**THE REQUEST:**
Each line that follows is to be retyped exactly.

**DATA RECORDS:**
------------------------------------------------
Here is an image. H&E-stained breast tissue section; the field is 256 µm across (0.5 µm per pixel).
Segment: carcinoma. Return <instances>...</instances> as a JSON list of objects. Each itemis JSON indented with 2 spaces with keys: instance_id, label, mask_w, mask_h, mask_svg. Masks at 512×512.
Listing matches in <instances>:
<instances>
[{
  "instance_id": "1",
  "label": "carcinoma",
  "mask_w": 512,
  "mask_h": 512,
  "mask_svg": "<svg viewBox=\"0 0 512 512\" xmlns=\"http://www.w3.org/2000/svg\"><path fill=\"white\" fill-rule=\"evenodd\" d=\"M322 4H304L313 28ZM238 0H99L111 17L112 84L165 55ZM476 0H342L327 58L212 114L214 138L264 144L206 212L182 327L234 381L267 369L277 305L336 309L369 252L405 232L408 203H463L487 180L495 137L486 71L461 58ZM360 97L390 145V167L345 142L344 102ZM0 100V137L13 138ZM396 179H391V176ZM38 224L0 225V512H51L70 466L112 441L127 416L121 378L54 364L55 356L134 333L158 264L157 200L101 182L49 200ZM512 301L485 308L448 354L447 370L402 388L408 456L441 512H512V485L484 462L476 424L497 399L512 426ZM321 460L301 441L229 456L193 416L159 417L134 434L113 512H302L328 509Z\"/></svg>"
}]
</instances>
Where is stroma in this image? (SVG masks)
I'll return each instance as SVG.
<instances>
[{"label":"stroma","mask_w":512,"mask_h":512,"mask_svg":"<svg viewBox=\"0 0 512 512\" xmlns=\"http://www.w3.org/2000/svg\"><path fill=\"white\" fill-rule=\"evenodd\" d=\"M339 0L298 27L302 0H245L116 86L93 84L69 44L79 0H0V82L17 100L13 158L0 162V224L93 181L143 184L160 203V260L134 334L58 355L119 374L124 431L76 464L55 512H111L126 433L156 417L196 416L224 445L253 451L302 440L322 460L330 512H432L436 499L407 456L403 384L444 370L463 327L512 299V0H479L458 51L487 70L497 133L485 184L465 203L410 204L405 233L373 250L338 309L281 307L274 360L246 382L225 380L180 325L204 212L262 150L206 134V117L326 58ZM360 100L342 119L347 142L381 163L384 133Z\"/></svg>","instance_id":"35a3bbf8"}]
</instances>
------------------------------------------------
**IN RESPONSE:**
Here is an image. H&E-stained breast tissue section; the field is 256 µm across (0.5 µm per pixel).
Segment: carcinoma. Return <instances>...</instances> as a JSON list of objects. Each itemis JSON indented with 2 spaces with keys: instance_id, label, mask_w, mask_h, mask_svg. Masks at 512×512.
Listing matches in <instances>:
<instances>
[{
  "instance_id": "1",
  "label": "carcinoma",
  "mask_w": 512,
  "mask_h": 512,
  "mask_svg": "<svg viewBox=\"0 0 512 512\" xmlns=\"http://www.w3.org/2000/svg\"><path fill=\"white\" fill-rule=\"evenodd\" d=\"M322 4H304L313 28ZM238 0H99L111 17L112 84L165 55ZM476 0H342L327 58L212 114L214 138L264 144L206 212L182 327L234 381L267 369L277 305L336 309L369 252L405 232L408 203H463L487 180L495 137L486 71L461 58ZM360 97L390 145V167L345 142L344 102ZM0 100V137L13 138ZM396 179H391V176ZM38 224L0 225V512H51L70 466L112 441L127 416L121 378L54 364L55 356L134 333L158 264L157 200L101 182L49 200ZM512 301L485 308L448 354L447 370L402 388L408 456L441 512H512V485L484 462L476 424L497 399L512 426ZM321 460L301 441L229 456L193 416L159 417L134 434L113 512H302L328 509Z\"/></svg>"
}]
</instances>
Where is stroma in this image? (SVG masks)
I'll return each instance as SVG.
<instances>
[{"label":"stroma","mask_w":512,"mask_h":512,"mask_svg":"<svg viewBox=\"0 0 512 512\" xmlns=\"http://www.w3.org/2000/svg\"><path fill=\"white\" fill-rule=\"evenodd\" d=\"M339 0L298 27L302 0H245L116 86L93 84L69 44L79 0H0V82L17 100L13 158L0 162V224L93 181L143 184L160 203V260L134 334L58 355L119 374L124 431L76 464L55 512H111L126 433L156 417L196 416L224 445L253 451L302 440L322 460L330 512H432L436 499L407 456L403 384L444 370L463 327L512 299V0H479L458 51L487 70L497 133L485 184L465 203L410 204L405 233L373 250L338 309L281 307L274 360L246 382L225 380L180 325L204 212L262 150L206 134V117L326 58ZM360 100L342 119L347 142L381 163L384 133Z\"/></svg>","instance_id":"35a3bbf8"}]
</instances>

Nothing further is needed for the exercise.